=== Data ===

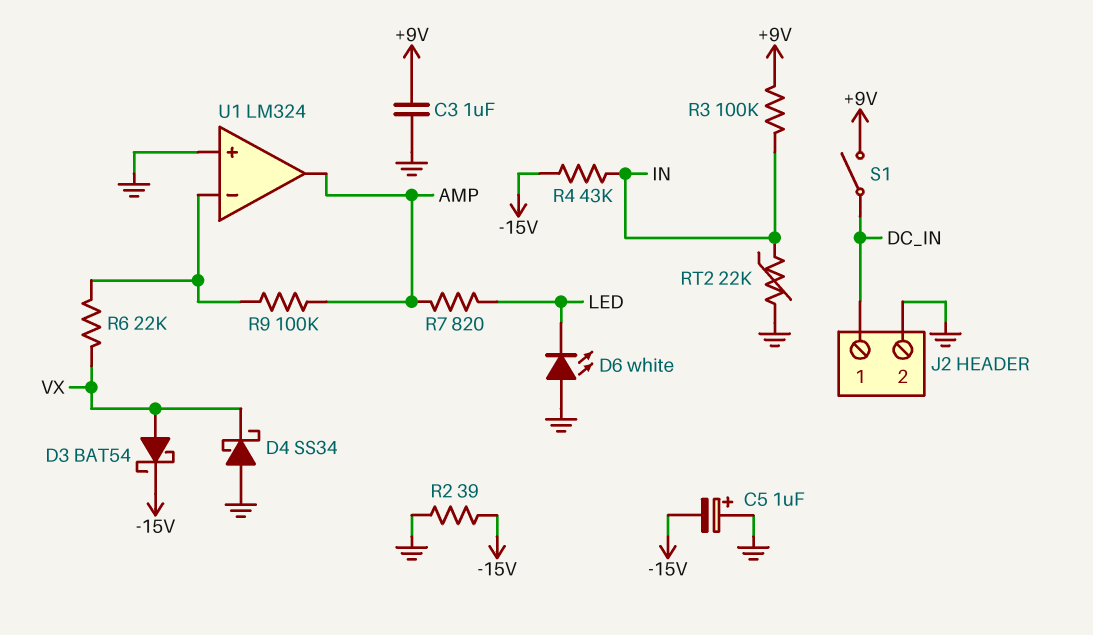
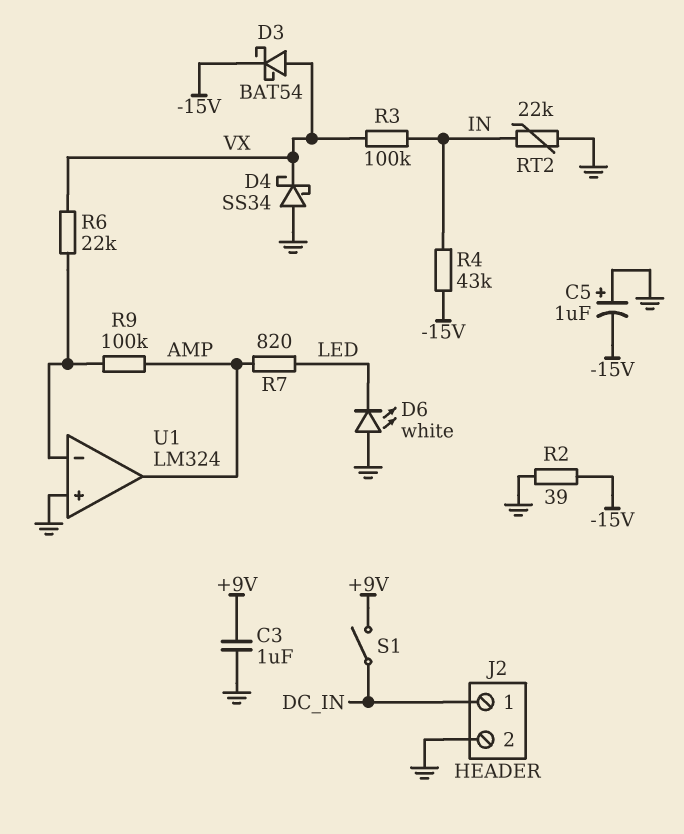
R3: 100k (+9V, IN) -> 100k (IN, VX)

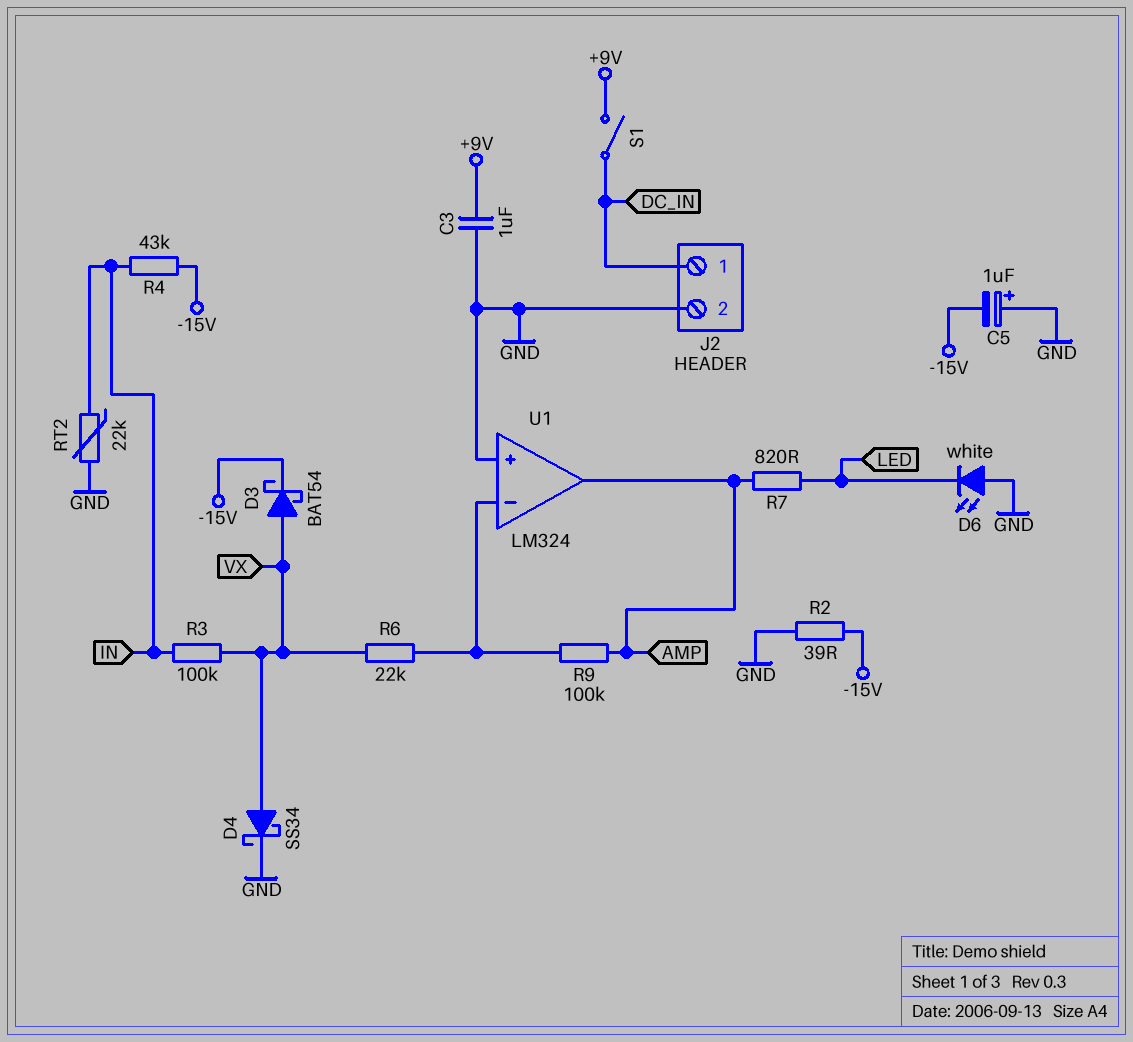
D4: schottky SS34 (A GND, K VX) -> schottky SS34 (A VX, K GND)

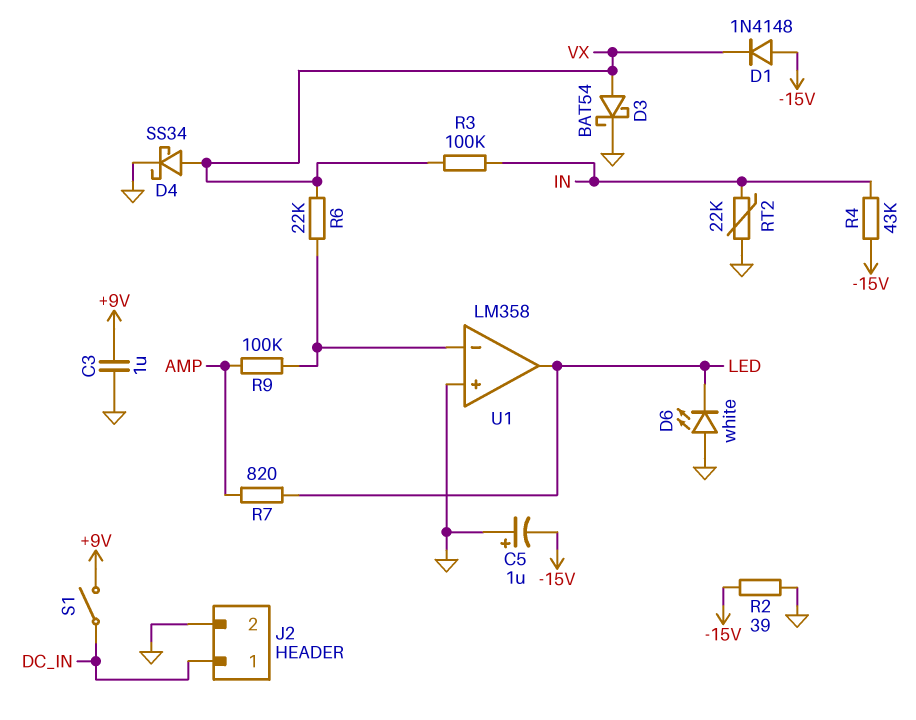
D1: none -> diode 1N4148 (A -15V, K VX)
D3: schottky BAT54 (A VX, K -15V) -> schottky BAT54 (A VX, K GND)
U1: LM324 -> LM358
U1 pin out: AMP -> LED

===
=== Data ===

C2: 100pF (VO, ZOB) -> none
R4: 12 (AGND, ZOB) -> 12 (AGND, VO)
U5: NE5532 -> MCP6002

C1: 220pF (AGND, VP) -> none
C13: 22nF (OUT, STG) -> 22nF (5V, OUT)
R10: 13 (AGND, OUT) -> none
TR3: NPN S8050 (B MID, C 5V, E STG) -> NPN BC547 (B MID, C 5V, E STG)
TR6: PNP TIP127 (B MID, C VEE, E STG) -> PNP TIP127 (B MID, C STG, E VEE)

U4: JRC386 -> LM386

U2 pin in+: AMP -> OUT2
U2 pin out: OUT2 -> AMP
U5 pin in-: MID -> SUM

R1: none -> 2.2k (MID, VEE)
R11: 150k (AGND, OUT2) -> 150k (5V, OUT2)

===
=== Data ===

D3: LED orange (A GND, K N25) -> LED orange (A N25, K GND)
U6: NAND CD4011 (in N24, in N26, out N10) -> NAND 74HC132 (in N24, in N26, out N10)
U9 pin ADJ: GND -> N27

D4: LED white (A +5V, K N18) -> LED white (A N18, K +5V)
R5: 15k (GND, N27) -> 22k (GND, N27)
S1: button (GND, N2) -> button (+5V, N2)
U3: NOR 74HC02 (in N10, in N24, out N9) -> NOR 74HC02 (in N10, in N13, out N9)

===

[Task description]:
Return exactly the lines above from the line that has "U5 pin in-: MID -> SUM" through the line that has "R11: 150k (AGND, OUT2) -> 150k (5V, OUT2)", inclusive, and nothing else.

[Written reply]:
U5 pin in-: MID -> SUM

R1: none -> 2.2k (MID, VEE)
R11: 150k (AGND, OUT2) -> 150k (5V, OUT2)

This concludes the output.